Dataset excerpts START

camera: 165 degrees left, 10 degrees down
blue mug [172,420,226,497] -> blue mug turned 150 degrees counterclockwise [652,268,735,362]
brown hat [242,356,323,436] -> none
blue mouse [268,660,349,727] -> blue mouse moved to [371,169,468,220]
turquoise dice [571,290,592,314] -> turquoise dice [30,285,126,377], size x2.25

Dataset excerpts END
Dataset excerpts START

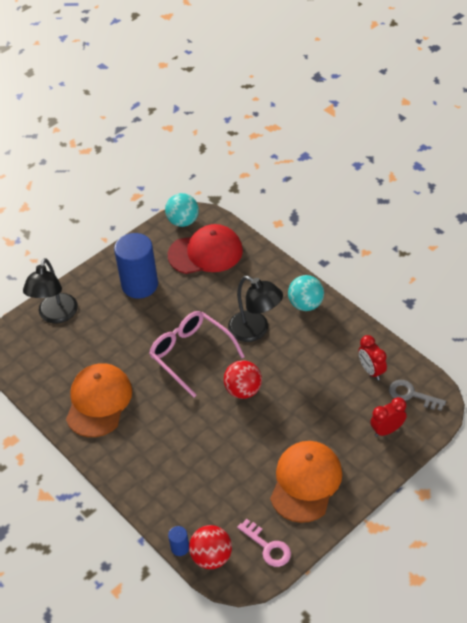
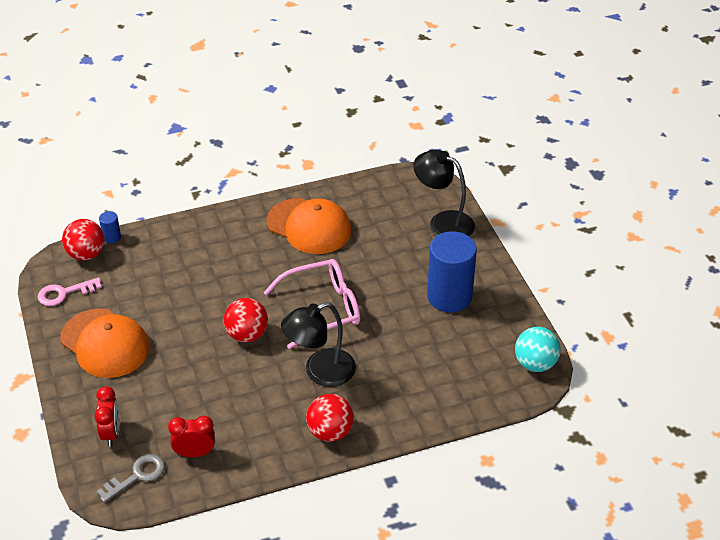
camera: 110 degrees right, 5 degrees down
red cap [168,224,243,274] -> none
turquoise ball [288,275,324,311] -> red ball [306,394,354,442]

Dataset excerpts END
Dataset excerpts START

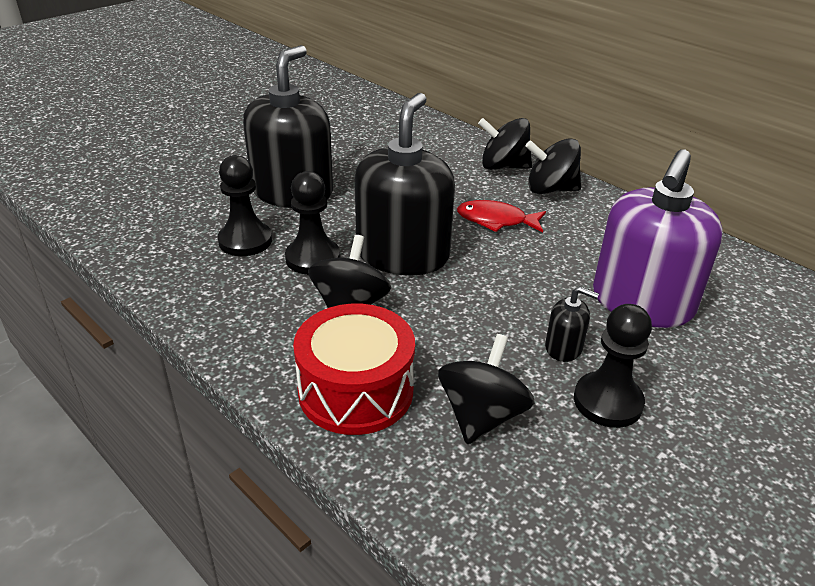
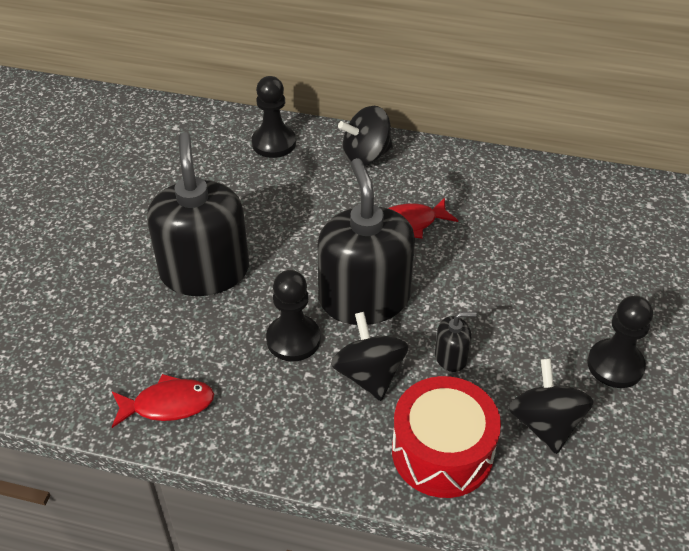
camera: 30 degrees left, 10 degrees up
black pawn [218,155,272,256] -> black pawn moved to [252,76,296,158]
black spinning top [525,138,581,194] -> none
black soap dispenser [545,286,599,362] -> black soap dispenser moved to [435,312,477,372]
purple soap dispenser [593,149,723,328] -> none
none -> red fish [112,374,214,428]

Dataset excerpts END

What is required:
Only the lines above starting at the one containing "camera: 30 degrees left, 10 degrees up" and ending at the one containing "none -> red fish [112,374,214,428]", both included, are to be returned, exactly as they read.

Exercise result:
camera: 30 degrees left, 10 degrees up
black pawn [218,155,272,256] -> black pawn moved to [252,76,296,158]
black spinning top [525,138,581,194] -> none
black soap dispenser [545,286,599,362] -> black soap dispenser moved to [435,312,477,372]
purple soap dispenser [593,149,723,328] -> none
none -> red fish [112,374,214,428]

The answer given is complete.